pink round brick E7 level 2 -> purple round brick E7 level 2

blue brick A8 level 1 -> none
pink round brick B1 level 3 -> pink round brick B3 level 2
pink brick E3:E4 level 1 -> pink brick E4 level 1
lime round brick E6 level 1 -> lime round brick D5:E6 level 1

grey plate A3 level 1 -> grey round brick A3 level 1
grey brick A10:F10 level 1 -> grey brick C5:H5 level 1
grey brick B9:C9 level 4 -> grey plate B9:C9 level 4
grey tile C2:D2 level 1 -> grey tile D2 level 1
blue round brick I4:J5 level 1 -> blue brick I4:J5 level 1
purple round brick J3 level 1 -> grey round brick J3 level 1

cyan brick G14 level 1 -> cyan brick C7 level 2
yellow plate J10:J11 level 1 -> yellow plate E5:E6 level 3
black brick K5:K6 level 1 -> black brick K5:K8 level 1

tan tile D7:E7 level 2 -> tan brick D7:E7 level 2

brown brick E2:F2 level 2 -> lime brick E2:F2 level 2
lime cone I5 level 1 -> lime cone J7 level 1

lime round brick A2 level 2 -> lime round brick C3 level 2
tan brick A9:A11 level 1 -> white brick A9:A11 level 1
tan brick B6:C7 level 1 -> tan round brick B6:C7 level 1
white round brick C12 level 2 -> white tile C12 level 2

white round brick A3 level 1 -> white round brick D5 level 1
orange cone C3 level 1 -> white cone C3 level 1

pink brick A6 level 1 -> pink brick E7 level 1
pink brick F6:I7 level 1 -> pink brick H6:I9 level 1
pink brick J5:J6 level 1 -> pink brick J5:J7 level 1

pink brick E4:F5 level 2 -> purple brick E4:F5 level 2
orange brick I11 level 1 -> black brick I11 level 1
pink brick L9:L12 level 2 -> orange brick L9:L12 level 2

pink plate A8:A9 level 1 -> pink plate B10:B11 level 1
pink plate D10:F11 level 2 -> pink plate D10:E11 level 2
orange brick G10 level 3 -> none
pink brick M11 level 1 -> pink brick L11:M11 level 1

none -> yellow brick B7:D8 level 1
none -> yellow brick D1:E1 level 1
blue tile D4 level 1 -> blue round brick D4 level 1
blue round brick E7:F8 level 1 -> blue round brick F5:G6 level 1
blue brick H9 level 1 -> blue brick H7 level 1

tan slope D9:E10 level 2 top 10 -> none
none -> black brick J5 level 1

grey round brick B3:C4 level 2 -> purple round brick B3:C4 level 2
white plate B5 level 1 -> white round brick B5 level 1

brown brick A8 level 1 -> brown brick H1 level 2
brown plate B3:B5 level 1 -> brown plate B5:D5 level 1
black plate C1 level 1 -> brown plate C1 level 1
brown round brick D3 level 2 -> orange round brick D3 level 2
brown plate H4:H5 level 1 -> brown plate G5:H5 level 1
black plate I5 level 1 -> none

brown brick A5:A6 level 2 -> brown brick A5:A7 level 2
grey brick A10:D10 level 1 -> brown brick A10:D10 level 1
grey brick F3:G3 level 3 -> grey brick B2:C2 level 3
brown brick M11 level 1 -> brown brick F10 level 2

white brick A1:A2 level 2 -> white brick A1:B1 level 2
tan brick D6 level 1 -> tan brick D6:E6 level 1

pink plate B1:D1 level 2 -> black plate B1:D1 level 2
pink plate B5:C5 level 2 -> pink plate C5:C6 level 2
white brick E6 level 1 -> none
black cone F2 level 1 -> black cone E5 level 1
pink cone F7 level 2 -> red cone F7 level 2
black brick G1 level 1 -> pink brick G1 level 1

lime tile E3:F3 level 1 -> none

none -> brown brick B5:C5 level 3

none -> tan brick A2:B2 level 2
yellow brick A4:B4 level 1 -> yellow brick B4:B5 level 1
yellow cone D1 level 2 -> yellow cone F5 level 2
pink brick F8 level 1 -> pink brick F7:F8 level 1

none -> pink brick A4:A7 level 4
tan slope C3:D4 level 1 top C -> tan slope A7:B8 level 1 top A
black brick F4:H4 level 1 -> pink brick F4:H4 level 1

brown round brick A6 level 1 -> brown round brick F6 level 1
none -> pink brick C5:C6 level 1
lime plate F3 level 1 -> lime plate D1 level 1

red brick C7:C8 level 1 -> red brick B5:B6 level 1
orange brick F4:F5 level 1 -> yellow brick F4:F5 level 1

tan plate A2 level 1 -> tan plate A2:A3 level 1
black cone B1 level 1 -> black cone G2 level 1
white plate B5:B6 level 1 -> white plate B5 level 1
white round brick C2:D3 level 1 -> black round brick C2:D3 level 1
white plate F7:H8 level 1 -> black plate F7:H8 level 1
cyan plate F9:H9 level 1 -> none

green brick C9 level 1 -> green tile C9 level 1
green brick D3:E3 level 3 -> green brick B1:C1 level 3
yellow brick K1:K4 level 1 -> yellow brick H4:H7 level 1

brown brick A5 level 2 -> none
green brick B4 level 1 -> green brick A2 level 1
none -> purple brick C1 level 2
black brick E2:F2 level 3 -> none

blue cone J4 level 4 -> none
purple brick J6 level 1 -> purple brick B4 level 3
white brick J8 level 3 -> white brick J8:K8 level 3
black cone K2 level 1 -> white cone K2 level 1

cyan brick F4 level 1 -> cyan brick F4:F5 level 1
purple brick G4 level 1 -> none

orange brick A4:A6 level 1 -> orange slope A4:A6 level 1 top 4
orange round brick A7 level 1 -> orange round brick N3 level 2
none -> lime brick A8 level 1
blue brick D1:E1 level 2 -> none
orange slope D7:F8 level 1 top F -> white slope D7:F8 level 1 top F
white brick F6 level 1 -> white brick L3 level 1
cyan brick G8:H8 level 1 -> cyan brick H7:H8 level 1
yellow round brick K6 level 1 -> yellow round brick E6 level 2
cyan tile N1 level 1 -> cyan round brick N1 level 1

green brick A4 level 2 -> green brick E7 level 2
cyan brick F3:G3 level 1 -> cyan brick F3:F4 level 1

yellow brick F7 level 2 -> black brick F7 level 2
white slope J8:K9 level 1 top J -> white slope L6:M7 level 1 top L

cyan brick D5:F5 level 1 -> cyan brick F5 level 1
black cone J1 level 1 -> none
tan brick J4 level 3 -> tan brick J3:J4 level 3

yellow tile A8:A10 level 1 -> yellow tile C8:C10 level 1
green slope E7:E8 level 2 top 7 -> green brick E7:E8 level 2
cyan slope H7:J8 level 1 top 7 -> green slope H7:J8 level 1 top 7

**Task requirements:** Produce an identical printout of the material above.

**Task result:**
pink round brick E7 level 2 -> purple round brick E7 level 2

blue brick A8 level 1 -> none
pink round brick B1 level 3 -> pink round brick B3 level 2
pink brick E3:E4 level 1 -> pink brick E4 level 1
lime round brick E6 level 1 -> lime round brick D5:E6 level 1

grey plate A3 level 1 -> grey round brick A3 level 1
grey brick A10:F10 level 1 -> grey brick C5:H5 level 1
grey brick B9:C9 level 4 -> grey plate B9:C9 level 4
grey tile C2:D2 level 1 -> grey tile D2 level 1
blue round brick I4:J5 level 1 -> blue brick I4:J5 level 1
purple round brick J3 level 1 -> grey round brick J3 level 1

cyan brick G14 level 1 -> cyan brick C7 level 2
yellow plate J10:J11 level 1 -> yellow plate E5:E6 level 3
black brick K5:K6 level 1 -> black brick K5:K8 level 1

tan tile D7:E7 level 2 -> tan brick D7:E7 level 2

brown brick E2:F2 level 2 -> lime brick E2:F2 level 2
lime cone I5 level 1 -> lime cone J7 level 1

lime round brick A2 level 2 -> lime round brick C3 level 2
tan brick A9:A11 level 1 -> white brick A9:A11 level 1
tan brick B6:C7 level 1 -> tan round brick B6:C7 level 1
white round brick C12 level 2 -> white tile C12 level 2

white round brick A3 level 1 -> white round brick D5 level 1
orange cone C3 level 1 -> white cone C3 level 1

pink brick A6 level 1 -> pink brick E7 level 1
pink brick F6:I7 level 1 -> pink brick H6:I9 level 1
pink brick J5:J6 level 1 -> pink brick J5:J7 level 1

pink brick E4:F5 level 2 -> purple brick E4:F5 level 2
orange brick I11 level 1 -> black brick I11 level 1
pink brick L9:L12 level 2 -> orange brick L9:L12 level 2

pink plate A8:A9 level 1 -> pink plate B10:B11 level 1
pink plate D10:F11 level 2 -> pink plate D10:E11 level 2
orange brick G10 level 3 -> none
pink brick M11 level 1 -> pink brick L11:M11 level 1

none -> yellow brick B7:D8 level 1
none -> yellow brick D1:E1 level 1
blue tile D4 level 1 -> blue round brick D4 level 1
blue round brick E7:F8 level 1 -> blue round brick F5:G6 level 1
blue brick H9 level 1 -> blue brick H7 level 1

tan slope D9:E10 level 2 top 10 -> none
none -> black brick J5 level 1

grey round brick B3:C4 level 2 -> purple round brick B3:C4 level 2
white plate B5 level 1 -> white round brick B5 level 1

brown brick A8 level 1 -> brown brick H1 level 2
brown plate B3:B5 level 1 -> brown plate B5:D5 level 1
black plate C1 level 1 -> brown plate C1 level 1
brown round brick D3 level 2 -> orange round brick D3 level 2
brown plate H4:H5 level 1 -> brown plate G5:H5 level 1
black plate I5 level 1 -> none

brown brick A5:A6 level 2 -> brown brick A5:A7 level 2
grey brick A10:D10 level 1 -> brown brick A10:D10 level 1
grey brick F3:G3 level 3 -> grey brick B2:C2 level 3
brown brick M11 level 1 -> brown brick F10 level 2

white brick A1:A2 level 2 -> white brick A1:B1 level 2
tan brick D6 level 1 -> tan brick D6:E6 level 1

pink plate B1:D1 level 2 -> black plate B1:D1 level 2
pink plate B5:C5 level 2 -> pink plate C5:C6 level 2
white brick E6 level 1 -> none
black cone F2 level 1 -> black cone E5 level 1
pink cone F7 level 2 -> red cone F7 level 2
black brick G1 level 1 -> pink brick G1 level 1

lime tile E3:F3 level 1 -> none

none -> brown brick B5:C5 level 3

none -> tan brick A2:B2 level 2
yellow brick A4:B4 level 1 -> yellow brick B4:B5 level 1
yellow cone D1 level 2 -> yellow cone F5 level 2
pink brick F8 level 1 -> pink brick F7:F8 level 1

none -> pink brick A4:A7 level 4
tan slope C3:D4 level 1 top C -> tan slope A7:B8 level 1 top A
black brick F4:H4 level 1 -> pink brick F4:H4 level 1

brown round brick A6 level 1 -> brown round brick F6 level 1
none -> pink brick C5:C6 level 1
lime plate F3 level 1 -> lime plate D1 level 1

red brick C7:C8 level 1 -> red brick B5:B6 level 1
orange brick F4:F5 level 1 -> yellow brick F4:F5 level 1

tan plate A2 level 1 -> tan plate A2:A3 level 1
black cone B1 level 1 -> black cone G2 level 1
white plate B5:B6 level 1 -> white plate B5 level 1
white round brick C2:D3 level 1 -> black round brick C2:D3 level 1
white plate F7:H8 level 1 -> black plate F7:H8 level 1
cyan plate F9:H9 level 1 -> none

green brick C9 level 1 -> green tile C9 level 1
green brick D3:E3 level 3 -> green brick B1:C1 level 3
yellow brick K1:K4 level 1 -> yellow brick H4:H7 level 1

brown brick A5 level 2 -> none
green brick B4 level 1 -> green brick A2 level 1
none -> purple brick C1 level 2
black brick E2:F2 level 3 -> none

blue cone J4 level 4 -> none
purple brick J6 level 1 -> purple brick B4 level 3
white brick J8 level 3 -> white brick J8:K8 level 3
black cone K2 level 1 -> white cone K2 level 1

cyan brick F4 level 1 -> cyan brick F4:F5 level 1
purple brick G4 level 1 -> none

orange brick A4:A6 level 1 -> orange slope A4:A6 level 1 top 4
orange round brick A7 level 1 -> orange round brick N3 level 2
none -> lime brick A8 level 1
blue brick D1:E1 level 2 -> none
orange slope D7:F8 level 1 top F -> white slope D7:F8 level 1 top F
white brick F6 level 1 -> white brick L3 level 1
cyan brick G8:H8 level 1 -> cyan brick H7:H8 level 1
yellow round brick K6 level 1 -> yellow round brick E6 level 2
cyan tile N1 level 1 -> cyan round brick N1 level 1

green brick A4 level 2 -> green brick E7 level 2
cyan brick F3:G3 level 1 -> cyan brick F3:F4 level 1

yellow brick F7 level 2 -> black brick F7 level 2
white slope J8:K9 level 1 top J -> white slope L6:M7 level 1 top L

cyan brick D5:F5 level 1 -> cyan brick F5 level 1
black cone J1 level 1 -> none
tan brick J4 level 3 -> tan brick J3:J4 level 3

yellow tile A8:A10 level 1 -> yellow tile C8:C10 level 1
green slope E7:E8 level 2 top 7 -> green brick E7:E8 level 2
cyan slope H7:J8 level 1 top 7 -> green slope H7:J8 level 1 top 7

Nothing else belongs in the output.